Instruction: After locating "red cake: [264,350,381,468]" in the listing below, copy that line and each one after it exactly, ending with the line that has "red headphones: [120,330,233,446]".

Given entries:
Content starts

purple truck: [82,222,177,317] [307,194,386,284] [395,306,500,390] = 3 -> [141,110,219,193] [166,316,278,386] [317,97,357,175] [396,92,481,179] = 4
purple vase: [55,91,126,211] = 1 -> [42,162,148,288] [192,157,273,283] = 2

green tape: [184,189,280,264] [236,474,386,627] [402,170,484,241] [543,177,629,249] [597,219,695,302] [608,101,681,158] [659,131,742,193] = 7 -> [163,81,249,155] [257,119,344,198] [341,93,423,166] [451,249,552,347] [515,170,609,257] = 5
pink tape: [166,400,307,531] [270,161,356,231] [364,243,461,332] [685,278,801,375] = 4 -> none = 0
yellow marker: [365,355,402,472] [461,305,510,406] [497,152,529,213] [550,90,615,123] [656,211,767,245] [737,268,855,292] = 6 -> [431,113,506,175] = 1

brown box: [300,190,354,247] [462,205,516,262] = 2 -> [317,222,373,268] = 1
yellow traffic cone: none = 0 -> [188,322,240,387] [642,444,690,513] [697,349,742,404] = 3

Content ends
Content starts

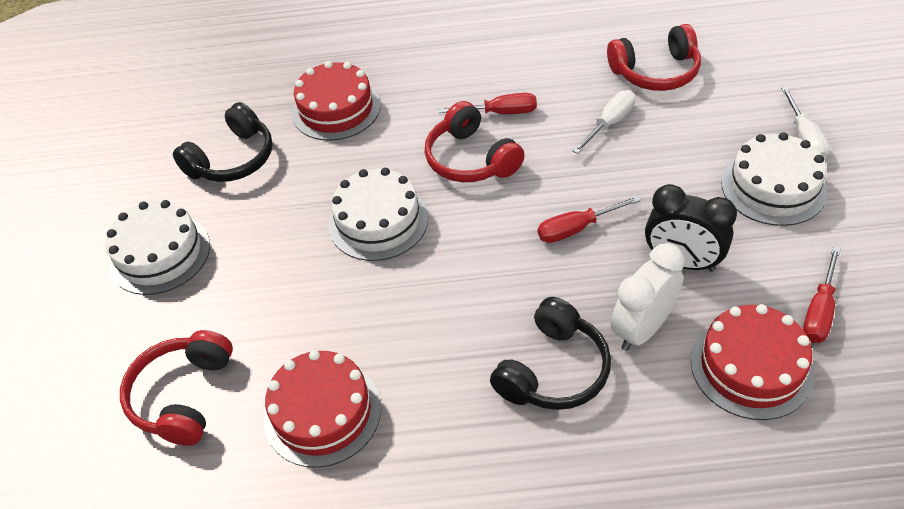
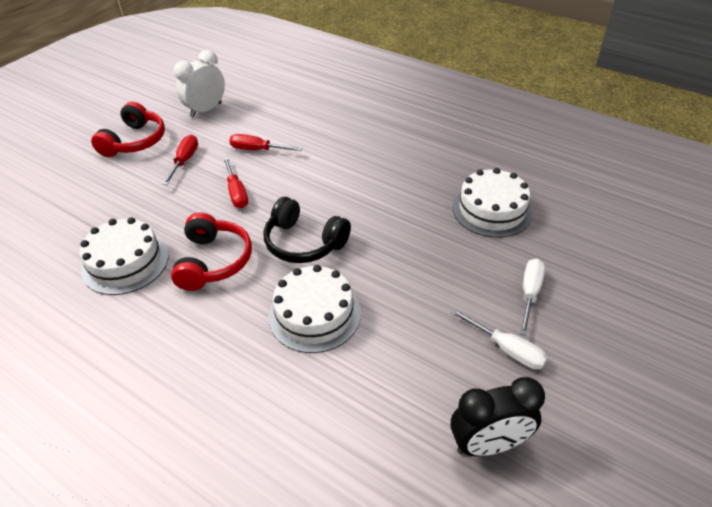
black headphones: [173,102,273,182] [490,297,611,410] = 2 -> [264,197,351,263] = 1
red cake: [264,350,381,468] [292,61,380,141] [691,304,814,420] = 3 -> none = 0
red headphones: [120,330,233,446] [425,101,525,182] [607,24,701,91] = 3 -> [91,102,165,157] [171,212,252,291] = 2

Content ends
Content starts

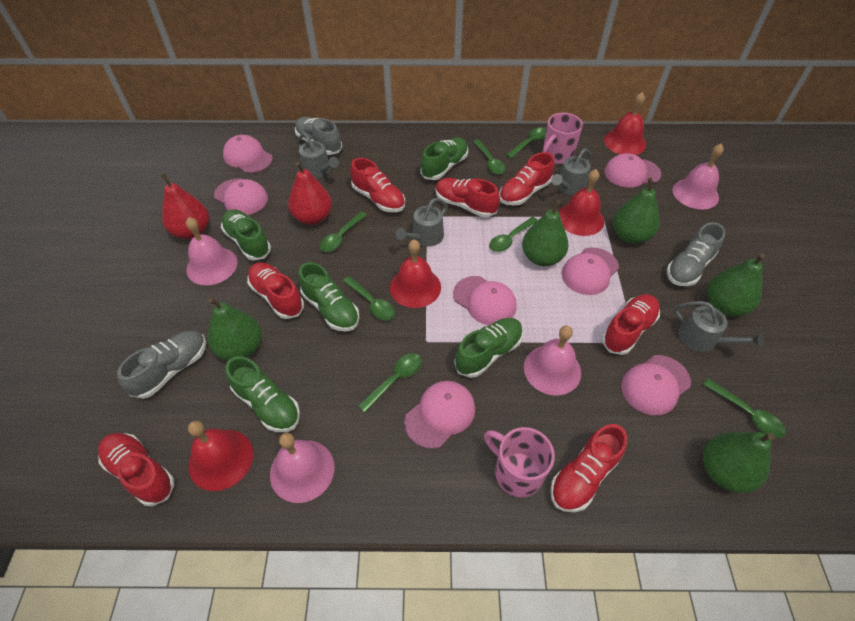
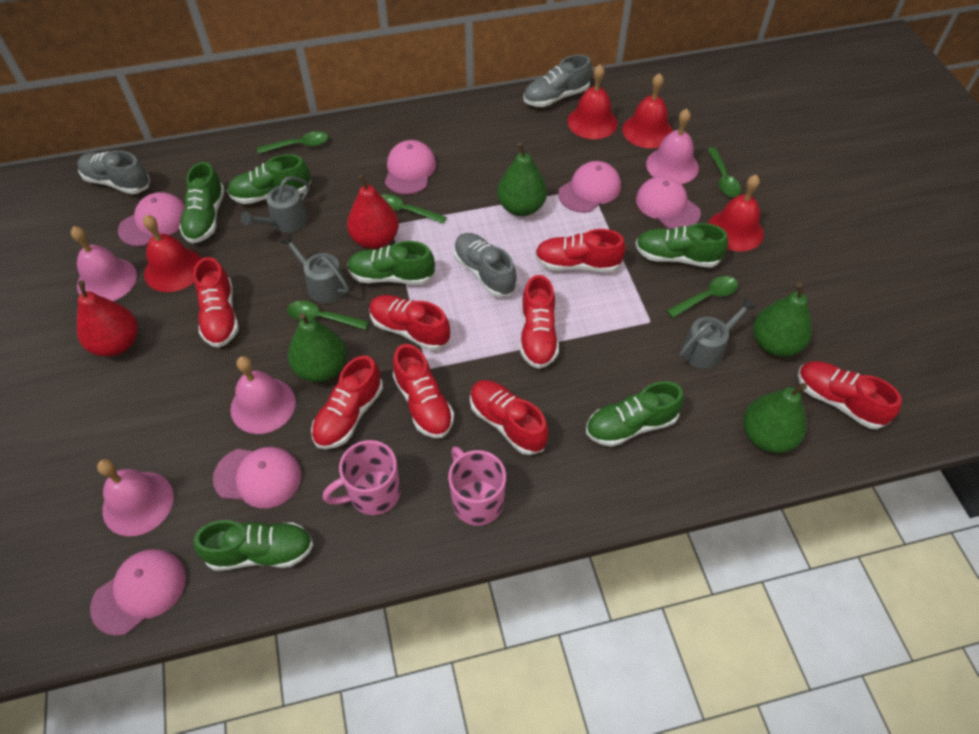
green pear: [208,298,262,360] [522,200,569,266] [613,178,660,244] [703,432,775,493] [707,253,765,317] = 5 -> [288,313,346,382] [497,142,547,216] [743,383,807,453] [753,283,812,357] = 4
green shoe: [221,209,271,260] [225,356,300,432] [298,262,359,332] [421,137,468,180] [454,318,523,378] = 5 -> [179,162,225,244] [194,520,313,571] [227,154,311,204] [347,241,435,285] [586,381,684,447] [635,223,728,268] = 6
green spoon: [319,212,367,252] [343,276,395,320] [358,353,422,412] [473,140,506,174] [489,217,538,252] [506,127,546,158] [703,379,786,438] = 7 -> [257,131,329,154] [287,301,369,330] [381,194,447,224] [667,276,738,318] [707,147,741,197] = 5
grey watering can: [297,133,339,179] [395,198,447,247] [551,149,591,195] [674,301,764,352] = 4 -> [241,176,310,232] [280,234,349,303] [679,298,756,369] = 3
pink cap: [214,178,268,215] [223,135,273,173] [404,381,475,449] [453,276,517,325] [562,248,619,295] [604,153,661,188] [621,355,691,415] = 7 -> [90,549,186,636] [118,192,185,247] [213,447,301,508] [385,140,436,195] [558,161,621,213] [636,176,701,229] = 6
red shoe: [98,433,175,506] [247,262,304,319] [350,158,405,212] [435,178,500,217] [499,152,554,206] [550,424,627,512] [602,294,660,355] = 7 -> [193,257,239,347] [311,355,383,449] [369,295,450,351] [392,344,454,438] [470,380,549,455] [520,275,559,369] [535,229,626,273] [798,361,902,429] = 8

Content ends

Written response:
red cake: [264,350,381,468] [292,61,380,141] [691,304,814,420] = 3 -> none = 0
red headphones: [120,330,233,446] [425,101,525,182] [607,24,701,91] = 3 -> [91,102,165,157] [171,212,252,291] = 2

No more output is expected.